>>>

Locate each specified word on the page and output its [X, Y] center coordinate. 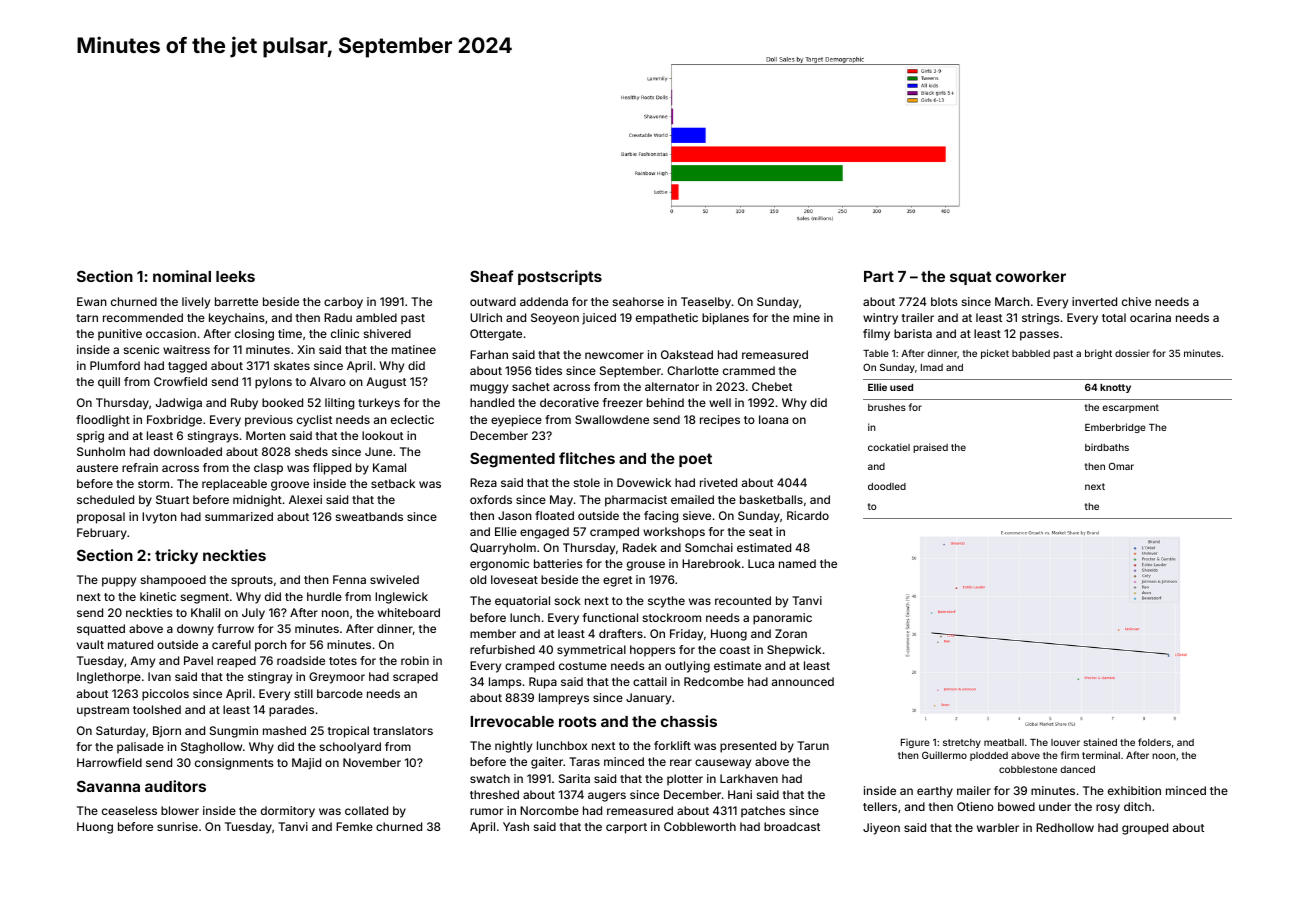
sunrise [177, 826]
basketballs [771, 499]
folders [1154, 742]
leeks [235, 276]
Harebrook [711, 563]
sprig [90, 437]
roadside [301, 660]
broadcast [792, 826]
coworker [1031, 276]
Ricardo [808, 515]
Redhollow [1065, 827]
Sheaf [491, 276]
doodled [887, 486]
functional [610, 617]
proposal [101, 518]
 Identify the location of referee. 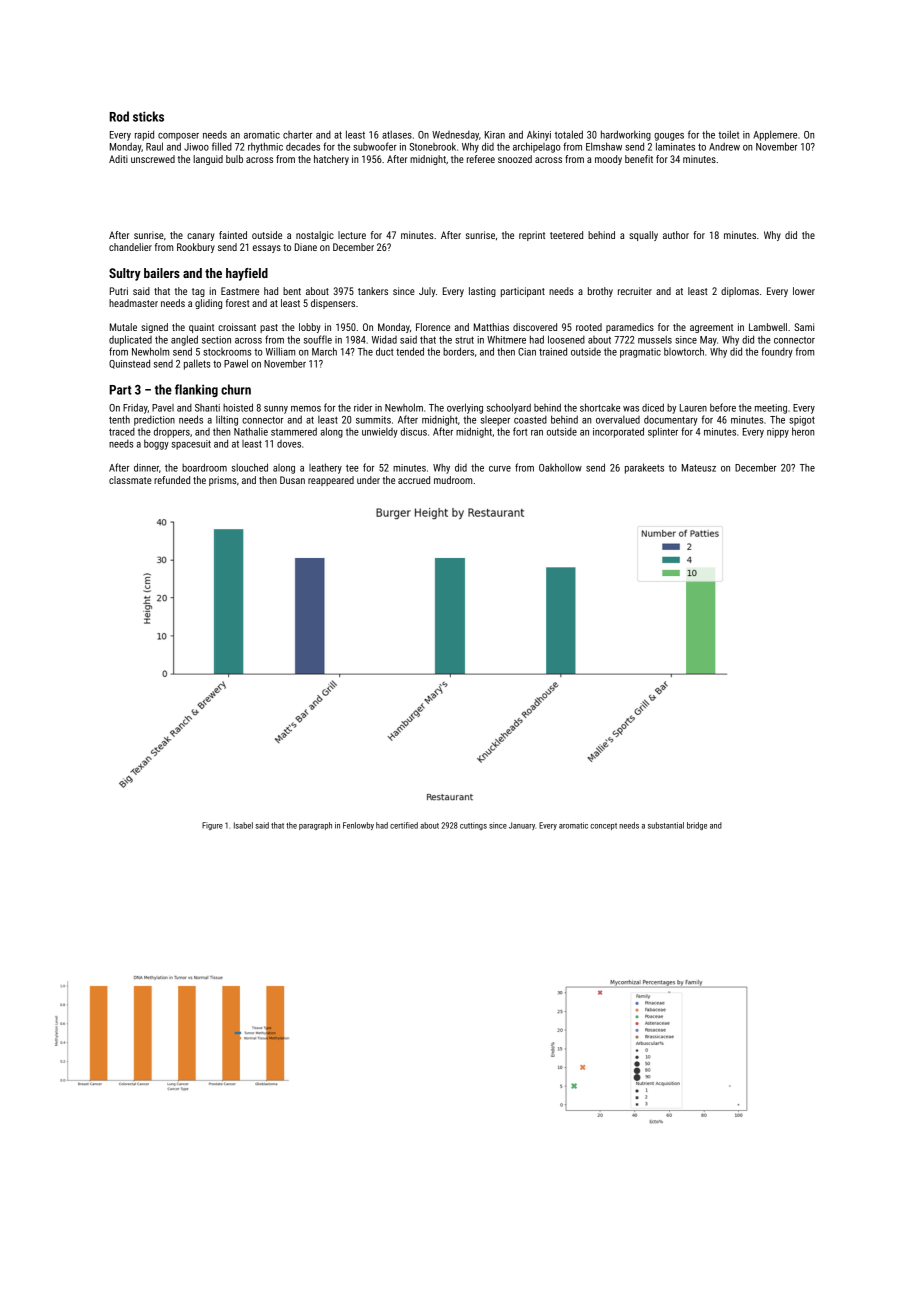
(481, 159).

<<<

Turn the lines of the material above into a JSON list of strings, one string per line, leaving out blank lines and any pictures.

● **WRITTEN RESPONSE**
[
  "Locate each specified word on the page and output its [X, Y] center coordinate. ",
  "sunrise [177, 826]",
  "basketballs [771, 499]",
  "folders [1154, 742]",
  "leeks [235, 276]",
  "Harebrook [711, 563]",
  "sprig [90, 437]",
  "roadside [301, 660]",
  "broadcast [792, 826]",
  "coworker [1031, 276]",
  "Ricardo [808, 515]",
  "Redhollow [1065, 827]",
  "Sheaf [491, 276]",
  "doodled [887, 486]",
  "functional [610, 617]",
  "proposal [101, 518]",
  " Identify the location of referee. ",
  "(481, 159)."
]